* Task prompt
Leaving the pictures aside, write out the whole listing below exactly.

* Material for the task

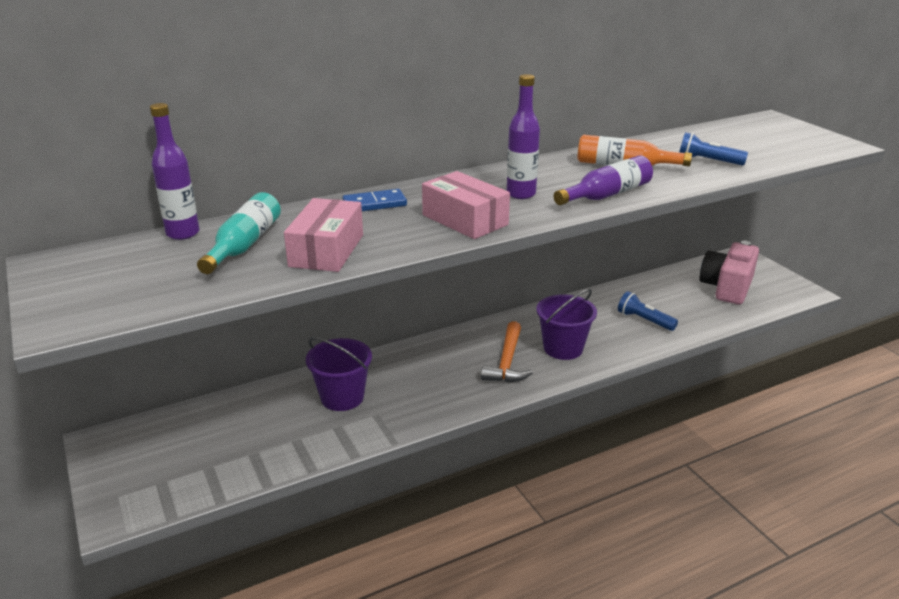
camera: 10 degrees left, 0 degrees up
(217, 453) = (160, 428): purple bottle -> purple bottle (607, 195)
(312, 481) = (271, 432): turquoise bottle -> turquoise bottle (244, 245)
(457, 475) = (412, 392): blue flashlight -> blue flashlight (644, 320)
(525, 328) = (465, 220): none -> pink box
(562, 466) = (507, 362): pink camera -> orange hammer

* Exercise solution
camera: 10 degrees left, 0 degrees up
(217, 453) = (160, 428): purple bottle -> purple bottle (607, 195)
(312, 481) = (271, 432): turquoise bottle -> turquoise bottle (244, 245)
(457, 475) = (412, 392): blue flashlight -> blue flashlight (644, 320)
(525, 328) = (465, 220): none -> pink box
(562, 466) = (507, 362): pink camera -> orange hammer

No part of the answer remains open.